▶ What the exercise asks: Retyping the entries exactly is all that is required.

▶ Task inputs:
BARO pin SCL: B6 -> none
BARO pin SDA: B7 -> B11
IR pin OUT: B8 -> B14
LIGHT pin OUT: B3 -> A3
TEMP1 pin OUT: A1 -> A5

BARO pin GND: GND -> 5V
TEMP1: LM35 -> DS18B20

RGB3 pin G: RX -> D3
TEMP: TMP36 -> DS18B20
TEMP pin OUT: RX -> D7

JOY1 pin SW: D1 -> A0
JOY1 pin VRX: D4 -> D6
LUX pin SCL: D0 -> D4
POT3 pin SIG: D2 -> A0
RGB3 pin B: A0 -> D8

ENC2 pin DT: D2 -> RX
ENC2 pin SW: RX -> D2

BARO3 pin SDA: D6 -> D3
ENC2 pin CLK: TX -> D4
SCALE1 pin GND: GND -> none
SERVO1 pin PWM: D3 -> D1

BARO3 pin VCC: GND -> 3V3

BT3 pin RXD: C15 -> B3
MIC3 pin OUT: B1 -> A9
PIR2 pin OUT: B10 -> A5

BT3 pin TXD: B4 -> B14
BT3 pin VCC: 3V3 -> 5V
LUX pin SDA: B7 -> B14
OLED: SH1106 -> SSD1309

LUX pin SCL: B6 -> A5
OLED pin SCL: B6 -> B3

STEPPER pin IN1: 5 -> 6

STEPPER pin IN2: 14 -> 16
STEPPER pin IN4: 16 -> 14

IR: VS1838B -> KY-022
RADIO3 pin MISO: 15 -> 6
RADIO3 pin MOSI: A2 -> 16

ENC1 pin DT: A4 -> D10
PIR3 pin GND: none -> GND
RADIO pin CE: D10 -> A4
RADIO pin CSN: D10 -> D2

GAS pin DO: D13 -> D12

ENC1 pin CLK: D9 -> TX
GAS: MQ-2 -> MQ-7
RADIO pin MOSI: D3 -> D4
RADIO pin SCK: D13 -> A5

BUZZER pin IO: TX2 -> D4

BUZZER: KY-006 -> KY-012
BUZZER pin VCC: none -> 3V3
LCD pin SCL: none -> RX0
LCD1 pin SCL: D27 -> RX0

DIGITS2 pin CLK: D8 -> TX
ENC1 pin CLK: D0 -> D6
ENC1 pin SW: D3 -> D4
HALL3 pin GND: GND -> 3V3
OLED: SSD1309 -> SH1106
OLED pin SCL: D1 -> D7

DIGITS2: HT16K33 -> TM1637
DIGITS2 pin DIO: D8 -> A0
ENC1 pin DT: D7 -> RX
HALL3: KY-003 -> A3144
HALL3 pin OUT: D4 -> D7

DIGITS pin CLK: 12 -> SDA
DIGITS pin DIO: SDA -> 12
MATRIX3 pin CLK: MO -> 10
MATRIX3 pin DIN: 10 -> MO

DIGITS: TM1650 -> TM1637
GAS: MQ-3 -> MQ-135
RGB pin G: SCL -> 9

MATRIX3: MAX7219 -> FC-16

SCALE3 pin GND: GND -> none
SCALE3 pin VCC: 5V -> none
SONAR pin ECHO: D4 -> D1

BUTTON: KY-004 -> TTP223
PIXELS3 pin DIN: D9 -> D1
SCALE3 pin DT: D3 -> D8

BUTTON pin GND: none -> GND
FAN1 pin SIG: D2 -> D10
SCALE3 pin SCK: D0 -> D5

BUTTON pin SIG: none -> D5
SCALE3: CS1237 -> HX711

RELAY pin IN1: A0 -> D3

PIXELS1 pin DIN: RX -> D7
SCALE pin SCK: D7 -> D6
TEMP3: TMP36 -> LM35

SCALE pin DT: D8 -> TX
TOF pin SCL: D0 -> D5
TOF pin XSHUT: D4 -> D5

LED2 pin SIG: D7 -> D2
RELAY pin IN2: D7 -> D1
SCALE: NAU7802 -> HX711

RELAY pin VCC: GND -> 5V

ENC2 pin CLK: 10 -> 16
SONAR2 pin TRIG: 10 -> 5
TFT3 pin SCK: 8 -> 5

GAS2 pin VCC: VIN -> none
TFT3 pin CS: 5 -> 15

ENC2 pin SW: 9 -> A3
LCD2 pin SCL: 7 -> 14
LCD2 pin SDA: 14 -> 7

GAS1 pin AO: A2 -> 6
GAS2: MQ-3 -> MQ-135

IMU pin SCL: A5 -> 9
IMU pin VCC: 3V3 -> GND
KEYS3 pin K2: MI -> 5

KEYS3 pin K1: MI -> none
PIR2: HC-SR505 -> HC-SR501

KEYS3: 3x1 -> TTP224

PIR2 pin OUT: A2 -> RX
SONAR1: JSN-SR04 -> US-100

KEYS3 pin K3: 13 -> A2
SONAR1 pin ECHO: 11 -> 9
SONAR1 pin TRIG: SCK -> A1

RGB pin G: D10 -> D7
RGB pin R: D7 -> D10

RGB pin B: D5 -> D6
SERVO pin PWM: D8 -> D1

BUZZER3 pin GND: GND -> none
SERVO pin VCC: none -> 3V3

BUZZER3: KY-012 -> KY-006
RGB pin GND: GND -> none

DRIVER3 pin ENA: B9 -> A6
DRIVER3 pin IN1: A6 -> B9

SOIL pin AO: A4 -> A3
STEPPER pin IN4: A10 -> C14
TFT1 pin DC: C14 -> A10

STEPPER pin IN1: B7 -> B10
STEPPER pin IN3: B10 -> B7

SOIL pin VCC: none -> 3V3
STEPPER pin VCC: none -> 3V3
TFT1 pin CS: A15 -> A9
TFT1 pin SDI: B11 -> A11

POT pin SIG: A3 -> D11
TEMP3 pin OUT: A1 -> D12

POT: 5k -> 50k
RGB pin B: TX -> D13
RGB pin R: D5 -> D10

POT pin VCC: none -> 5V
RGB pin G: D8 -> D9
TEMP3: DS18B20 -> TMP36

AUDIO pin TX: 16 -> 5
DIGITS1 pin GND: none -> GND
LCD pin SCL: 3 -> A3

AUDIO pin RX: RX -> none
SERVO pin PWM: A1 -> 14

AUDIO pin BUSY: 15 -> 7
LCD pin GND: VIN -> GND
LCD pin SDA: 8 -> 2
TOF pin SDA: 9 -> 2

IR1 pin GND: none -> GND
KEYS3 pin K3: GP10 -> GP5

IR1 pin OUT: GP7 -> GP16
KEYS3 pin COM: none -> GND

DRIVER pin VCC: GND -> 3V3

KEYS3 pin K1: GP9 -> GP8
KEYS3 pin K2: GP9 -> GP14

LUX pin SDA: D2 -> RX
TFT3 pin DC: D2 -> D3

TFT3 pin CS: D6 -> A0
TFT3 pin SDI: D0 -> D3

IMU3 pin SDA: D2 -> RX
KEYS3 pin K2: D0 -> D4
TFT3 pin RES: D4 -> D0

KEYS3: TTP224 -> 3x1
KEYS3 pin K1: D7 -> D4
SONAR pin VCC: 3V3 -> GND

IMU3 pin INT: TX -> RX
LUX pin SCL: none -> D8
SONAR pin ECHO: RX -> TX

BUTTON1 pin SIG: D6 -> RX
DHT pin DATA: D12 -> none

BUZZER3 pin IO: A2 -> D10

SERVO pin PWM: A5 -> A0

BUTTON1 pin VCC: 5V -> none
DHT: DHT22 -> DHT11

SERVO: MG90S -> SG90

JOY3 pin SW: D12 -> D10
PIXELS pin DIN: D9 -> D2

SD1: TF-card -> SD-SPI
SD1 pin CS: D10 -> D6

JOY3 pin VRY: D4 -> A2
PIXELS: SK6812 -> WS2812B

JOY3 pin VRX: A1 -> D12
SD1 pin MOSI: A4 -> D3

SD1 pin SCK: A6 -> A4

▶ Solution for this task:
BARO pin SCL: B6 -> none
BARO pin SDA: B7 -> B11
IR pin OUT: B8 -> B14
LIGHT pin OUT: B3 -> A3
TEMP1 pin OUT: A1 -> A5

BARO pin GND: GND -> 5V
TEMP1: LM35 -> DS18B20

RGB3 pin G: RX -> D3
TEMP: TMP36 -> DS18B20
TEMP pin OUT: RX -> D7

JOY1 pin SW: D1 -> A0
JOY1 pin VRX: D4 -> D6
LUX pin SCL: D0 -> D4
POT3 pin SIG: D2 -> A0
RGB3 pin B: A0 -> D8

ENC2 pin DT: D2 -> RX
ENC2 pin SW: RX -> D2

BARO3 pin SDA: D6 -> D3
ENC2 pin CLK: TX -> D4
SCALE1 pin GND: GND -> none
SERVO1 pin PWM: D3 -> D1

BARO3 pin VCC: GND -> 3V3

BT3 pin RXD: C15 -> B3
MIC3 pin OUT: B1 -> A9
PIR2 pin OUT: B10 -> A5

BT3 pin TXD: B4 -> B14
BT3 pin VCC: 3V3 -> 5V
LUX pin SDA: B7 -> B14
OLED: SH1106 -> SSD1309

LUX pin SCL: B6 -> A5
OLED pin SCL: B6 -> B3

STEPPER pin IN1: 5 -> 6

STEPPER pin IN2: 14 -> 16
STEPPER pin IN4: 16 -> 14

IR: VS1838B -> KY-022
RADIO3 pin MISO: 15 -> 6
RADIO3 pin MOSI: A2 -> 16

ENC1 pin DT: A4 -> D10
PIR3 pin GND: none -> GND
RADIO pin CE: D10 -> A4
RADIO pin CSN: D10 -> D2

GAS pin DO: D13 -> D12

ENC1 pin CLK: D9 -> TX
GAS: MQ-2 -> MQ-7
RADIO pin MOSI: D3 -> D4
RADIO pin SCK: D13 -> A5

BUZZER pin IO: TX2 -> D4

BUZZER: KY-006 -> KY-012
BUZZER pin VCC: none -> 3V3
LCD pin SCL: none -> RX0
LCD1 pin SCL: D27 -> RX0

DIGITS2 pin CLK: D8 -> TX
ENC1 pin CLK: D0 -> D6
ENC1 pin SW: D3 -> D4
HALL3 pin GND: GND -> 3V3
OLED: SSD1309 -> SH1106
OLED pin SCL: D1 -> D7

DIGITS2: HT16K33 -> TM1637
DIGITS2 pin DIO: D8 -> A0
ENC1 pin DT: D7 -> RX
HALL3: KY-003 -> A3144
HALL3 pin OUT: D4 -> D7

DIGITS pin CLK: 12 -> SDA
DIGITS pin DIO: SDA -> 12
MATRIX3 pin CLK: MO -> 10
MATRIX3 pin DIN: 10 -> MO

DIGITS: TM1650 -> TM1637
GAS: MQ-3 -> MQ-135
RGB pin G: SCL -> 9

MATRIX3: MAX7219 -> FC-16

SCALE3 pin GND: GND -> none
SCALE3 pin VCC: 5V -> none
SONAR pin ECHO: D4 -> D1

BUTTON: KY-004 -> TTP223
PIXELS3 pin DIN: D9 -> D1
SCALE3 pin DT: D3 -> D8

BUTTON pin GND: none -> GND
FAN1 pin SIG: D2 -> D10
SCALE3 pin SCK: D0 -> D5

BUTTON pin SIG: none -> D5
SCALE3: CS1237 -> HX711

RELAY pin IN1: A0 -> D3

PIXELS1 pin DIN: RX -> D7
SCALE pin SCK: D7 -> D6
TEMP3: TMP36 -> LM35

SCALE pin DT: D8 -> TX
TOF pin SCL: D0 -> D5
TOF pin XSHUT: D4 -> D5

LED2 pin SIG: D7 -> D2
RELAY pin IN2: D7 -> D1
SCALE: NAU7802 -> HX711

RELAY pin VCC: GND -> 5V

ENC2 pin CLK: 10 -> 16
SONAR2 pin TRIG: 10 -> 5
TFT3 pin SCK: 8 -> 5

GAS2 pin VCC: VIN -> none
TFT3 pin CS: 5 -> 15

ENC2 pin SW: 9 -> A3
LCD2 pin SCL: 7 -> 14
LCD2 pin SDA: 14 -> 7

GAS1 pin AO: A2 -> 6
GAS2: MQ-3 -> MQ-135

IMU pin SCL: A5 -> 9
IMU pin VCC: 3V3 -> GND
KEYS3 pin K2: MI -> 5

KEYS3 pin K1: MI -> none
PIR2: HC-SR505 -> HC-SR501

KEYS3: 3x1 -> TTP224

PIR2 pin OUT: A2 -> RX
SONAR1: JSN-SR04 -> US-100

KEYS3 pin K3: 13 -> A2
SONAR1 pin ECHO: 11 -> 9
SONAR1 pin TRIG: SCK -> A1

RGB pin G: D10 -> D7
RGB pin R: D7 -> D10

RGB pin B: D5 -> D6
SERVO pin PWM: D8 -> D1

BUZZER3 pin GND: GND -> none
SERVO pin VCC: none -> 3V3

BUZZER3: KY-012 -> KY-006
RGB pin GND: GND -> none

DRIVER3 pin ENA: B9 -> A6
DRIVER3 pin IN1: A6 -> B9

SOIL pin AO: A4 -> A3
STEPPER pin IN4: A10 -> C14
TFT1 pin DC: C14 -> A10

STEPPER pin IN1: B7 -> B10
STEPPER pin IN3: B10 -> B7

SOIL pin VCC: none -> 3V3
STEPPER pin VCC: none -> 3V3
TFT1 pin CS: A15 -> A9
TFT1 pin SDI: B11 -> A11

POT pin SIG: A3 -> D11
TEMP3 pin OUT: A1 -> D12

POT: 5k -> 50k
RGB pin B: TX -> D13
RGB pin R: D5 -> D10

POT pin VCC: none -> 5V
RGB pin G: D8 -> D9
TEMP3: DS18B20 -> TMP36

AUDIO pin TX: 16 -> 5
DIGITS1 pin GND: none -> GND
LCD pin SCL: 3 -> A3

AUDIO pin RX: RX -> none
SERVO pin PWM: A1 -> 14

AUDIO pin BUSY: 15 -> 7
LCD pin GND: VIN -> GND
LCD pin SDA: 8 -> 2
TOF pin SDA: 9 -> 2

IR1 pin GND: none -> GND
KEYS3 pin K3: GP10 -> GP5

IR1 pin OUT: GP7 -> GP16
KEYS3 pin COM: none -> GND

DRIVER pin VCC: GND -> 3V3

KEYS3 pin K1: GP9 -> GP8
KEYS3 pin K2: GP9 -> GP14

LUX pin SDA: D2 -> RX
TFT3 pin DC: D2 -> D3

TFT3 pin CS: D6 -> A0
TFT3 pin SDI: D0 -> D3

IMU3 pin SDA: D2 -> RX
KEYS3 pin K2: D0 -> D4
TFT3 pin RES: D4 -> D0

KEYS3: TTP224 -> 3x1
KEYS3 pin K1: D7 -> D4
SONAR pin VCC: 3V3 -> GND

IMU3 pin INT: TX -> RX
LUX pin SCL: none -> D8
SONAR pin ECHO: RX -> TX

BUTTON1 pin SIG: D6 -> RX
DHT pin DATA: D12 -> none

BUZZER3 pin IO: A2 -> D10

SERVO pin PWM: A5 -> A0

BUTTON1 pin VCC: 5V -> none
DHT: DHT22 -> DHT11

SERVO: MG90S -> SG90

JOY3 pin SW: D12 -> D10
PIXELS pin DIN: D9 -> D2

SD1: TF-card -> SD-SPI
SD1 pin CS: D10 -> D6

JOY3 pin VRY: D4 -> A2
PIXELS: SK6812 -> WS2812B

JOY3 pin VRX: A1 -> D12
SD1 pin MOSI: A4 -> D3

SD1 pin SCK: A6 -> A4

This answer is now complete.